Repeat these records exactly, pictures excluded.

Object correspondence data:
[Start of section]

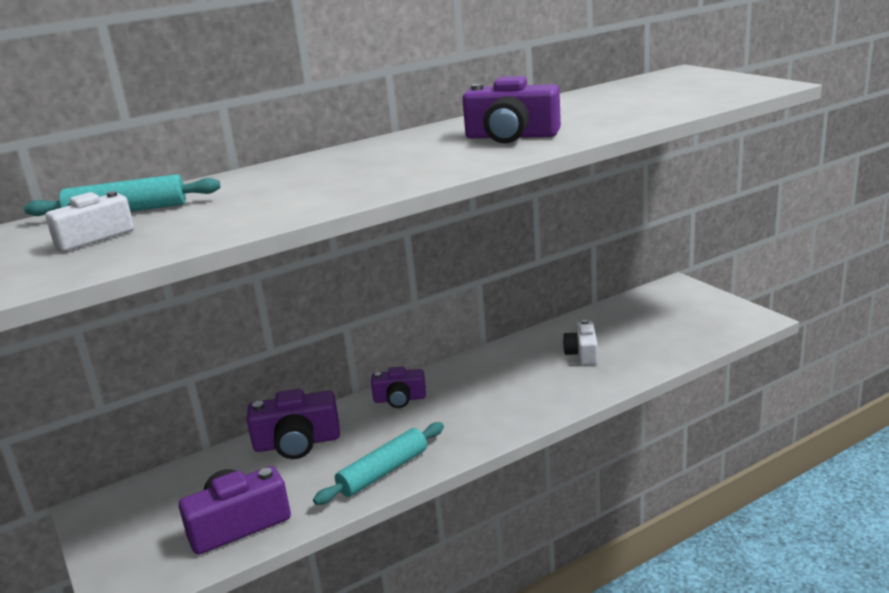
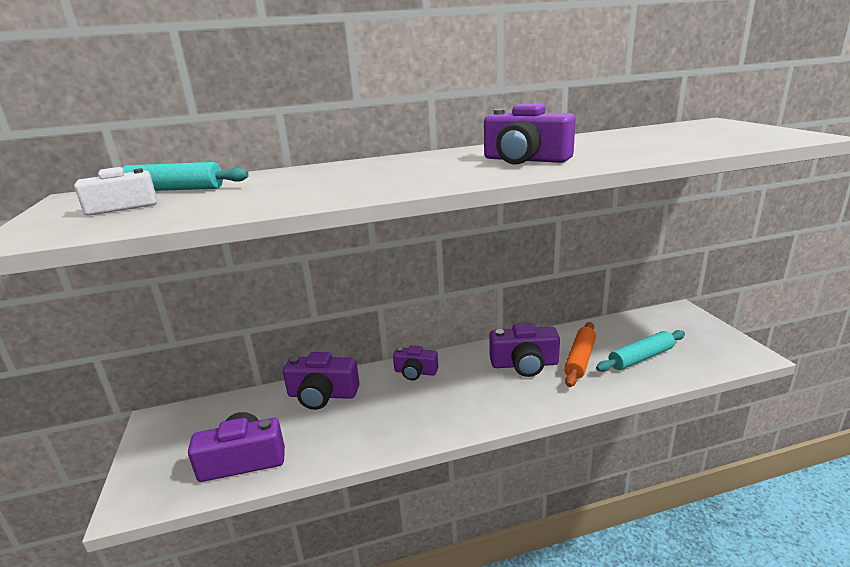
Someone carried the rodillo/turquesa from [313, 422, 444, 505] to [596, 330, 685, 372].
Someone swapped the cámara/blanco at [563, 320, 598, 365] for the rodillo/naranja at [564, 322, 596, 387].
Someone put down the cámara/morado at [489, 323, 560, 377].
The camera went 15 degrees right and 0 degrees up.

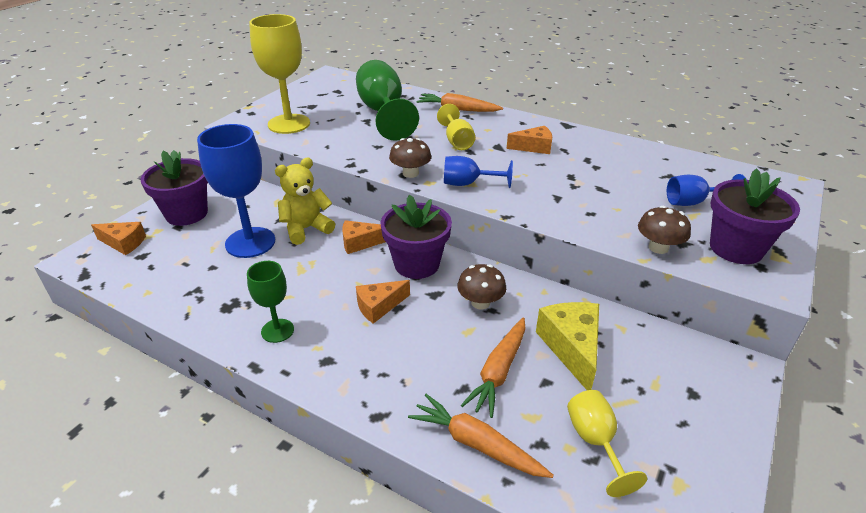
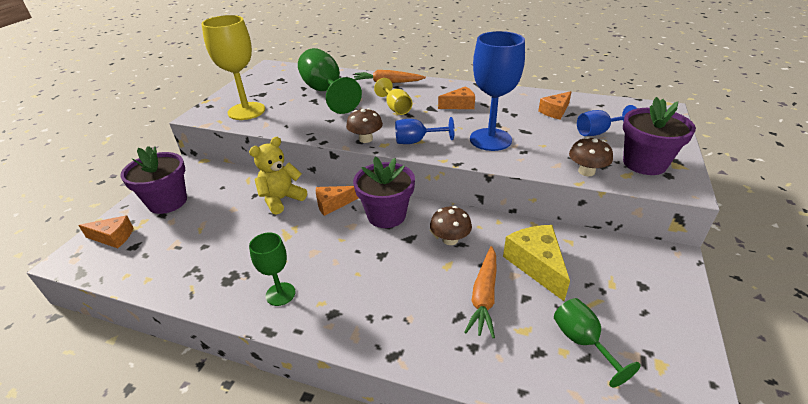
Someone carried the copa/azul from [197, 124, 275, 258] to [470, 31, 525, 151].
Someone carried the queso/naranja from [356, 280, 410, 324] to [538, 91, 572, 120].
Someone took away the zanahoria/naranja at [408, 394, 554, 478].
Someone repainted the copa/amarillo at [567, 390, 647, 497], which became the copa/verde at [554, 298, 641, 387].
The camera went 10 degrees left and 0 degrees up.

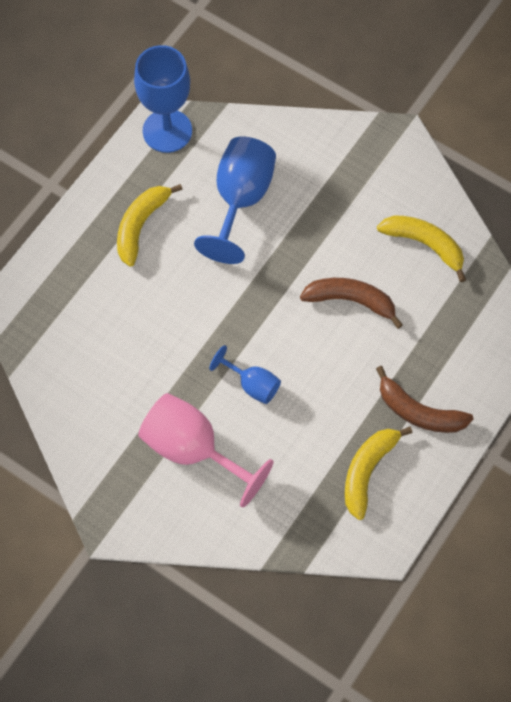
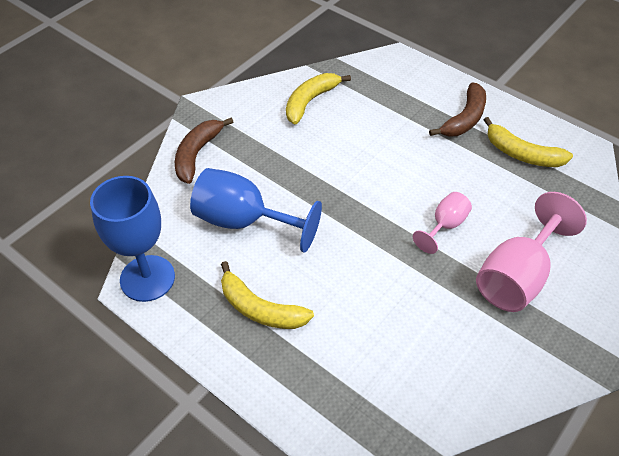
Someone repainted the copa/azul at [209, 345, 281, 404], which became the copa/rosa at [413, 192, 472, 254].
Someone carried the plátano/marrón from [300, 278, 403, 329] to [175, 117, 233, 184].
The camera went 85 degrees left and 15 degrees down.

[End of section]

Answer section →
Someone carried the rodillo/turquesa from [313, 422, 444, 505] to [596, 330, 685, 372].
Someone swapped the cámara/blanco at [563, 320, 598, 365] for the rodillo/naranja at [564, 322, 596, 387].
Someone put down the cámara/morado at [489, 323, 560, 377].
The camera went 15 degrees right and 0 degrees up.

Someone carried the copa/azul from [197, 124, 275, 258] to [470, 31, 525, 151].
Someone carried the queso/naranja from [356, 280, 410, 324] to [538, 91, 572, 120].
Someone took away the zanahoria/naranja at [408, 394, 554, 478].
Someone repainted the copa/amarillo at [567, 390, 647, 497], which became the copa/verde at [554, 298, 641, 387].
The camera went 10 degrees left and 0 degrees up.

Someone repainted the copa/azul at [209, 345, 281, 404], which became the copa/rosa at [413, 192, 472, 254].
Someone carried the plátano/marrón from [300, 278, 403, 329] to [175, 117, 233, 184].
The camera went 85 degrees left and 15 degrees down.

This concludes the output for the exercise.